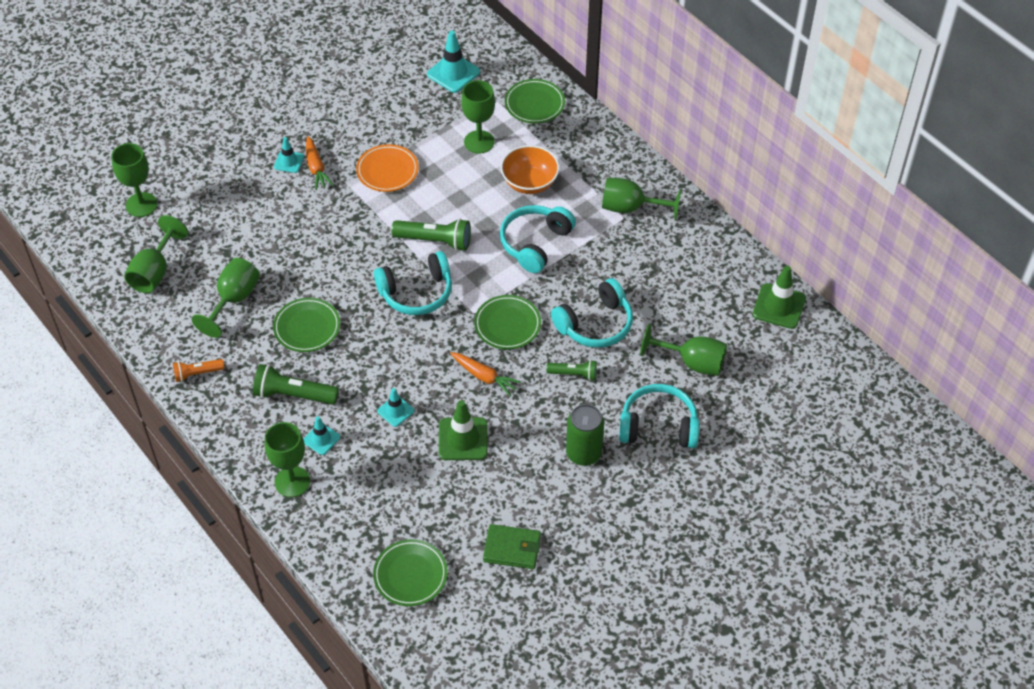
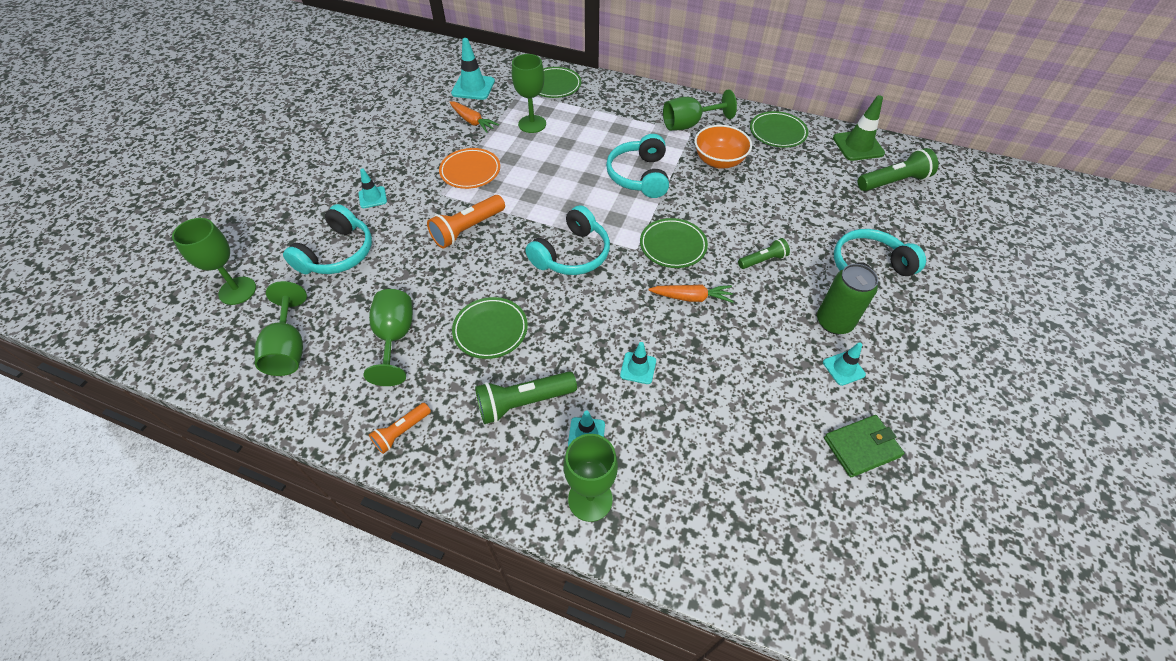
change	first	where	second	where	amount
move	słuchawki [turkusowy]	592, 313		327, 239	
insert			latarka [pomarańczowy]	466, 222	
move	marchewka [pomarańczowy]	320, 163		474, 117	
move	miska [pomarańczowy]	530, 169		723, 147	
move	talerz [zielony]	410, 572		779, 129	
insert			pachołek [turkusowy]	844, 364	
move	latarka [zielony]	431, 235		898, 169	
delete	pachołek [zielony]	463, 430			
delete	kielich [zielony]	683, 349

────────────────────

Action item:
Among the records above, find the lines that contain "insert" and copy every one.

Answer:
insert			latarka [pomarańczowy]	466, 222	
insert			pachołek [turkusowy]	844, 364	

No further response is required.